TASK TO COMPLETE: Find the number of lines below in which the word "cone" occurs. Write only that number.

MATERIAL FOR THE TASK:

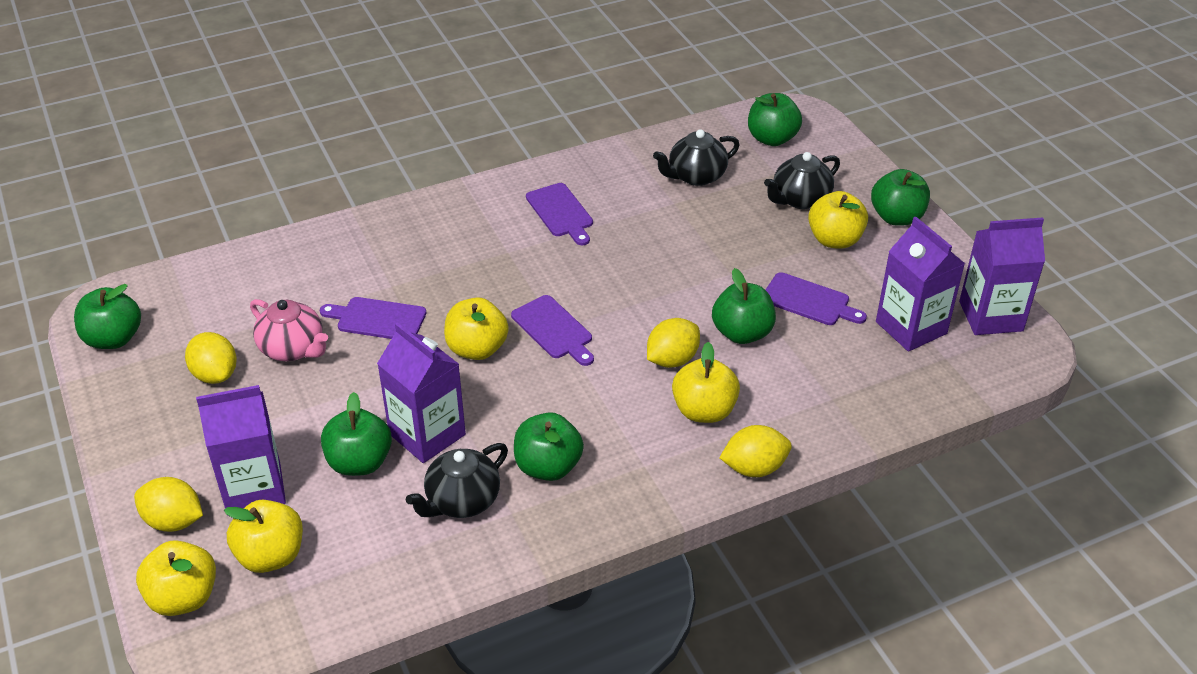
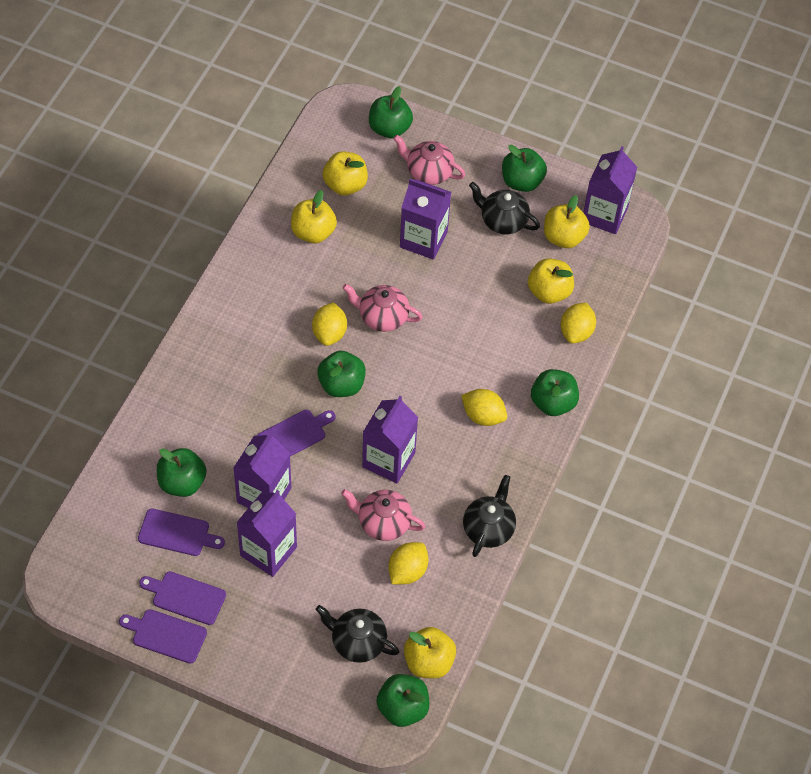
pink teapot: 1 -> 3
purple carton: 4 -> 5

...

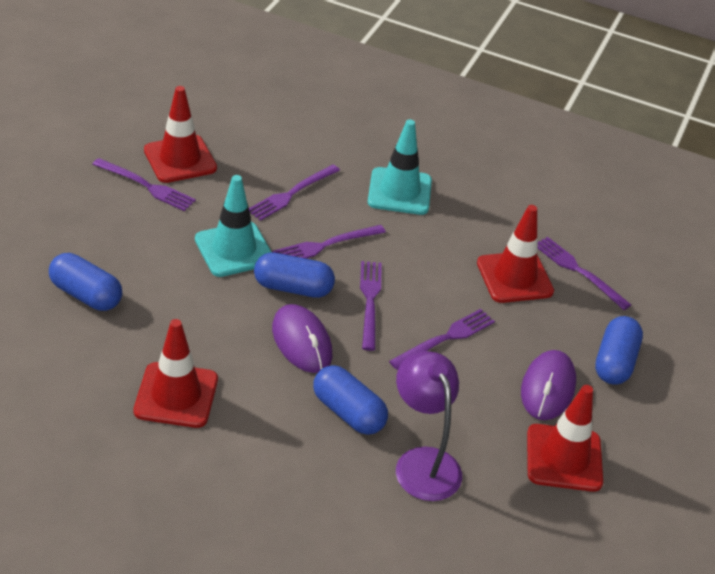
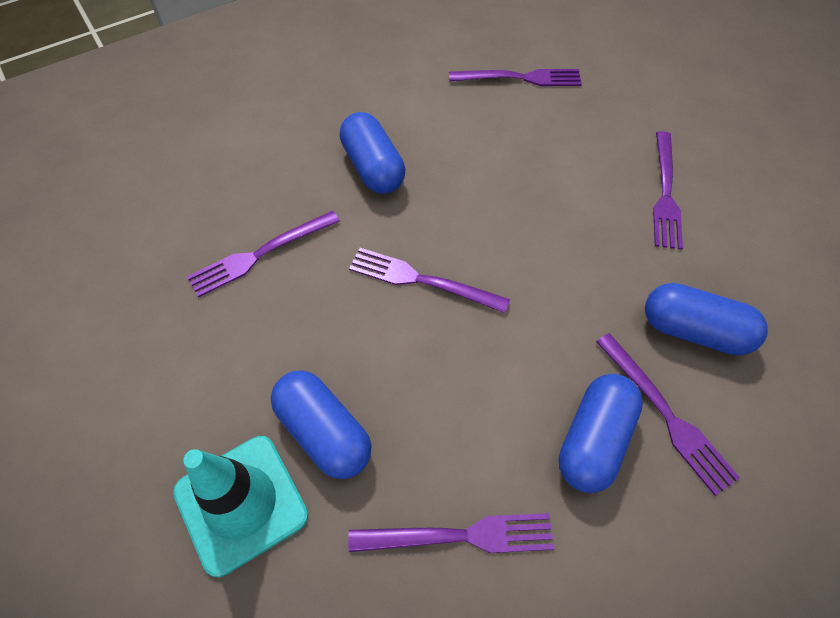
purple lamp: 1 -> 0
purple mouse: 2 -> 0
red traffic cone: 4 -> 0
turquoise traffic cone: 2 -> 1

--

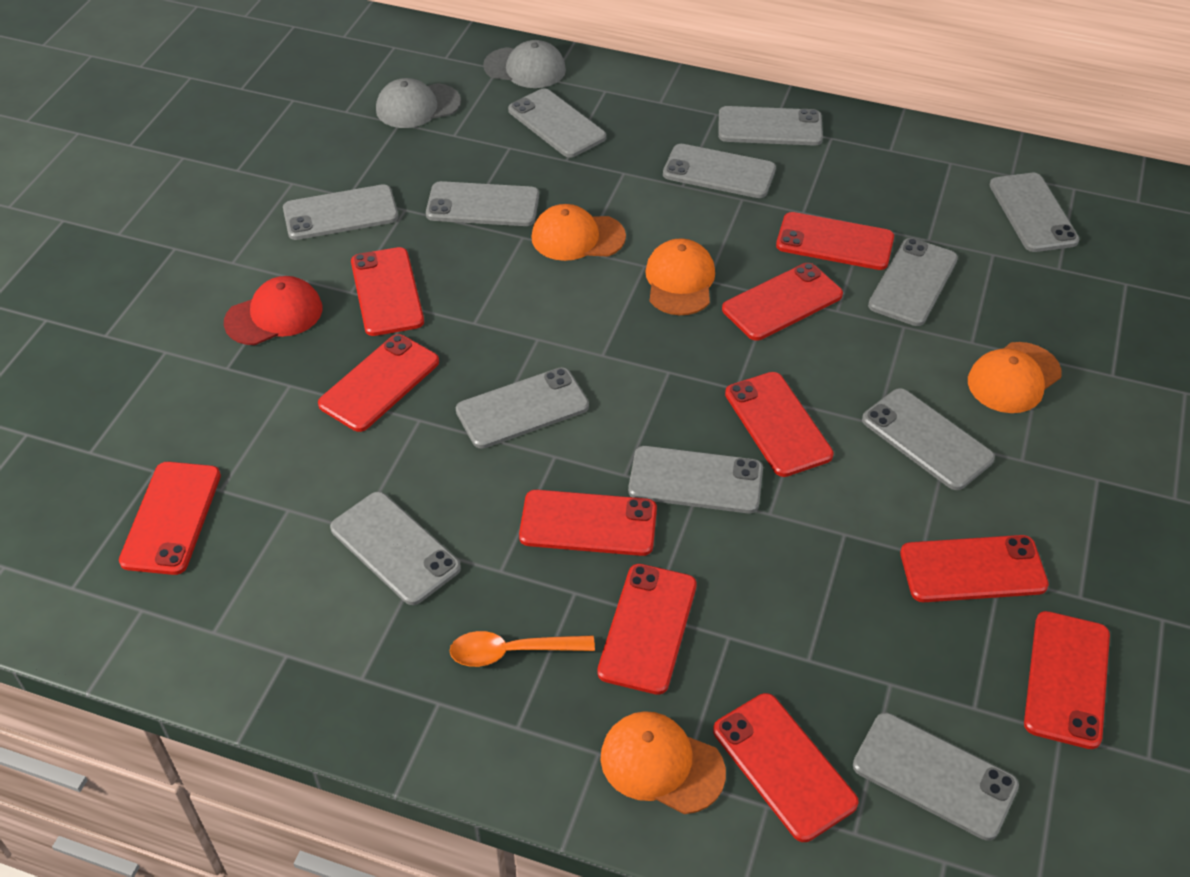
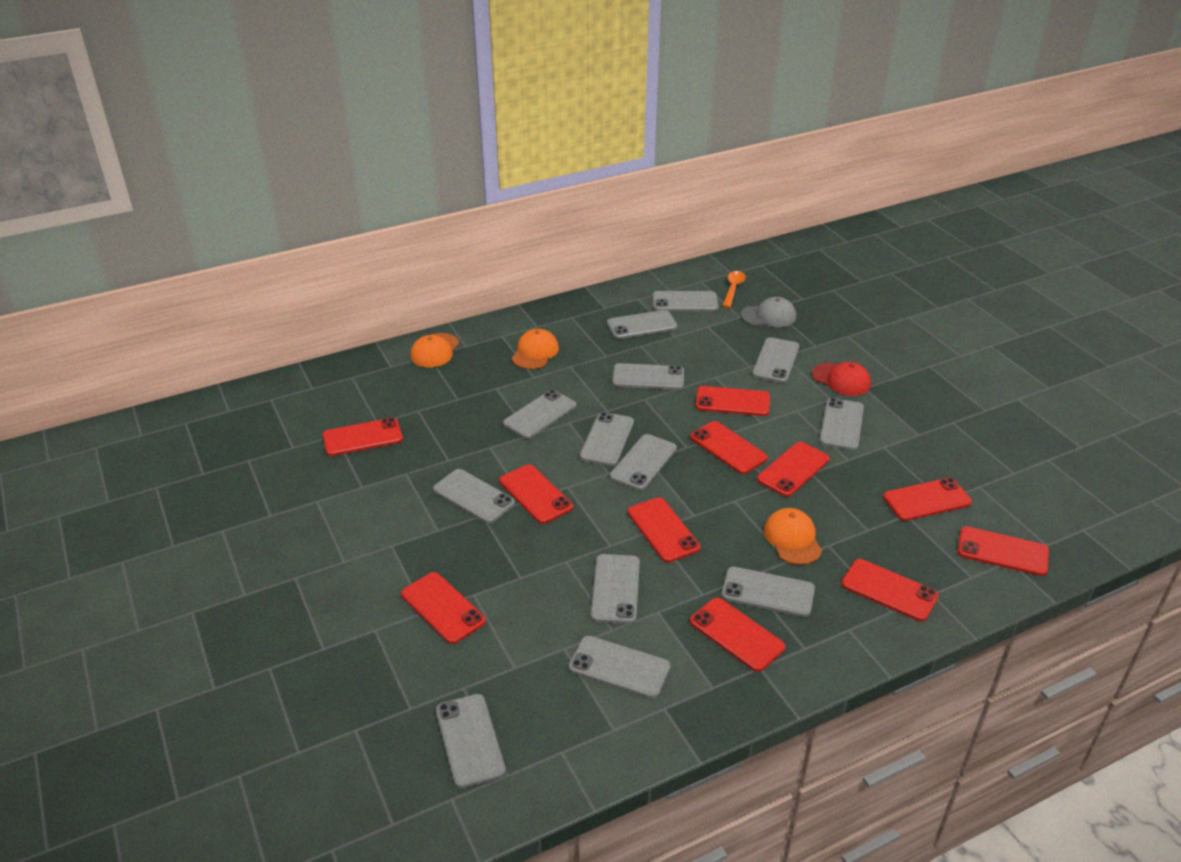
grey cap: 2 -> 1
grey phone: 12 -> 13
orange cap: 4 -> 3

PROBLEM SOLUTION: 2